_Try it:_ Your response should be the complete set of records, reproduced exactly.

_Task inputs:_
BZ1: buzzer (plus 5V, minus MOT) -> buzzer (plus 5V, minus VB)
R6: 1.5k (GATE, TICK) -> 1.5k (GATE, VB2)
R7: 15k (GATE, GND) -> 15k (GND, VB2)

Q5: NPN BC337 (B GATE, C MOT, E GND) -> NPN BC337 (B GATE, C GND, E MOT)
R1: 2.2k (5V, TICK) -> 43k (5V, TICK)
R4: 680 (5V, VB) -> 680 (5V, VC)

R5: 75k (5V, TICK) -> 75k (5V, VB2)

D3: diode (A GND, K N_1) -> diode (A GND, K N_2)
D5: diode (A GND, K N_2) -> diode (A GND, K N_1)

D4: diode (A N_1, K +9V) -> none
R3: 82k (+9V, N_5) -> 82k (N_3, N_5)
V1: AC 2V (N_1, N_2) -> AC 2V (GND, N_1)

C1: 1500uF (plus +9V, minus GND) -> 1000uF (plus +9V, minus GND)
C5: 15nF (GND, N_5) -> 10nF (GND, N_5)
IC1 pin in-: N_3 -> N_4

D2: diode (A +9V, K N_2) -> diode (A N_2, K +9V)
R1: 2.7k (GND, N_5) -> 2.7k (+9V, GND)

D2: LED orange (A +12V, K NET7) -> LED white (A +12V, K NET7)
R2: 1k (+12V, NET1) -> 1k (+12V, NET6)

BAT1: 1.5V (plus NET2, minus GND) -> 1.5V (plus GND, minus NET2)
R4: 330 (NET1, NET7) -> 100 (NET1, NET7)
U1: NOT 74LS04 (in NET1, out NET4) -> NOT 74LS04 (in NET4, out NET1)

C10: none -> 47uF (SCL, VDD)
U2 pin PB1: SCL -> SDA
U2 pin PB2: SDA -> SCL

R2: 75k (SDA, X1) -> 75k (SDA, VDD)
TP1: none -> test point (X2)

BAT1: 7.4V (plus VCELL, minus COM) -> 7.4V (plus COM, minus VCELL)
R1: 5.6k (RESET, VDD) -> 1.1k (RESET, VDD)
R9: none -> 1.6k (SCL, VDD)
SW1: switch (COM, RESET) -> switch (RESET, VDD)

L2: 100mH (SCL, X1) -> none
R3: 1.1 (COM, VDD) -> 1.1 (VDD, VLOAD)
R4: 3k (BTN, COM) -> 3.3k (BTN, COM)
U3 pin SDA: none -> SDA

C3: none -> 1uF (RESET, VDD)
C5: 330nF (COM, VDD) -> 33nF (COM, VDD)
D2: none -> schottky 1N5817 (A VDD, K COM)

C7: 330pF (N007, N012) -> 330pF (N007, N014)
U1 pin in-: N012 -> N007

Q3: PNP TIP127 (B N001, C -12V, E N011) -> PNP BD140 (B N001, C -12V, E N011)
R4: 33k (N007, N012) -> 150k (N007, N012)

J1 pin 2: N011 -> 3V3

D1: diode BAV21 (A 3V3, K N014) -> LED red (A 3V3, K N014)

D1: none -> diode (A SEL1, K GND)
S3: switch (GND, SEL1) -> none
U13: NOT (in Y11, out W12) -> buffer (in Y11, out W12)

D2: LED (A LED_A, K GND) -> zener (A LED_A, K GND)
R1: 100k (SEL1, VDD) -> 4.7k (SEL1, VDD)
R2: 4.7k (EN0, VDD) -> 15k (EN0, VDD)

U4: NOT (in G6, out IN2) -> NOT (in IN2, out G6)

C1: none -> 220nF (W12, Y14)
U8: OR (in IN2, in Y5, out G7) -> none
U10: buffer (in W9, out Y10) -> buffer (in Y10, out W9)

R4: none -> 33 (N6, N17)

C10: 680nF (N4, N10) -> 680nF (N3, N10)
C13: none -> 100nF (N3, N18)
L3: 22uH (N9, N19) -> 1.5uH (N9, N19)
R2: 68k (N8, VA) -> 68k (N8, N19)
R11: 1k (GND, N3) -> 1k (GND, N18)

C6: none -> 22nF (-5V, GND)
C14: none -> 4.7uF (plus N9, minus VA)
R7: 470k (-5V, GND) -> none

_Output of the exercise:_
BZ1: buzzer (plus 5V, minus MOT) -> buzzer (plus 5V, minus VB)
R6: 1.5k (GATE, TICK) -> 1.5k (GATE, VB2)
R7: 15k (GATE, GND) -> 15k (GND, VB2)

Q5: NPN BC337 (B GATE, C MOT, E GND) -> NPN BC337 (B GATE, C GND, E MOT)
R1: 2.2k (5V, TICK) -> 43k (5V, TICK)
R4: 680 (5V, VB) -> 680 (5V, VC)

R5: 75k (5V, TICK) -> 75k (5V, VB2)

D3: diode (A GND, K N_1) -> diode (A GND, K N_2)
D5: diode (A GND, K N_2) -> diode (A GND, K N_1)

D4: diode (A N_1, K +9V) -> none
R3: 82k (+9V, N_5) -> 82k (N_3, N_5)
V1: AC 2V (N_1, N_2) -> AC 2V (GND, N_1)

C1: 1500uF (plus +9V, minus GND) -> 1000uF (plus +9V, minus GND)
C5: 15nF (GND, N_5) -> 10nF (GND, N_5)
IC1 pin in-: N_3 -> N_4

D2: diode (A +9V, K N_2) -> diode (A N_2, K +9V)
R1: 2.7k (GND, N_5) -> 2.7k (+9V, GND)

D2: LED orange (A +12V, K NET7) -> LED white (A +12V, K NET7)
R2: 1k (+12V, NET1) -> 1k (+12V, NET6)

BAT1: 1.5V (plus NET2, minus GND) -> 1.5V (plus GND, minus NET2)
R4: 330 (NET1, NET7) -> 100 (NET1, NET7)
U1: NOT 74LS04 (in NET1, out NET4) -> NOT 74LS04 (in NET4, out NET1)

C10: none -> 47uF (SCL, VDD)
U2 pin PB1: SCL -> SDA
U2 pin PB2: SDA -> SCL

R2: 75k (SDA, X1) -> 75k (SDA, VDD)
TP1: none -> test point (X2)

BAT1: 7.4V (plus VCELL, minus COM) -> 7.4V (plus COM, minus VCELL)
R1: 5.6k (RESET, VDD) -> 1.1k (RESET, VDD)
R9: none -> 1.6k (SCL, VDD)
SW1: switch (COM, RESET) -> switch (RESET, VDD)

L2: 100mH (SCL, X1) -> none
R3: 1.1 (COM, VDD) -> 1.1 (VDD, VLOAD)
R4: 3k (BTN, COM) -> 3.3k (BTN, COM)
U3 pin SDA: none -> SDA

C3: none -> 1uF (RESET, VDD)
C5: 330nF (COM, VDD) -> 33nF (COM, VDD)
D2: none -> schottky 1N5817 (A VDD, K COM)

C7: 330pF (N007, N012) -> 330pF (N007, N014)
U1 pin in-: N012 -> N007

Q3: PNP TIP127 (B N001, C -12V, E N011) -> PNP BD140 (B N001, C -12V, E N011)
R4: 33k (N007, N012) -> 150k (N007, N012)

J1 pin 2: N011 -> 3V3

D1: diode BAV21 (A 3V3, K N014) -> LED red (A 3V3, K N014)

D1: none -> diode (A SEL1, K GND)
S3: switch (GND, SEL1) -> none
U13: NOT (in Y11, out W12) -> buffer (in Y11, out W12)

D2: LED (A LED_A, K GND) -> zener (A LED_A, K GND)
R1: 100k (SEL1, VDD) -> 4.7k (SEL1, VDD)
R2: 4.7k (EN0, VDD) -> 15k (EN0, VDD)

U4: NOT (in G6, out IN2) -> NOT (in IN2, out G6)

C1: none -> 220nF (W12, Y14)
U8: OR (in IN2, in Y5, out G7) -> none
U10: buffer (in W9, out Y10) -> buffer (in Y10, out W9)

R4: none -> 33 (N6, N17)

C10: 680nF (N4, N10) -> 680nF (N3, N10)
C13: none -> 100nF (N3, N18)
L3: 22uH (N9, N19) -> 1.5uH (N9, N19)
R2: 68k (N8, VA) -> 68k (N8, N19)
R11: 1k (GND, N3) -> 1k (GND, N18)

C6: none -> 22nF (-5V, GND)
C14: none -> 4.7uF (plus N9, minus VA)
R7: 470k (-5V, GND) -> none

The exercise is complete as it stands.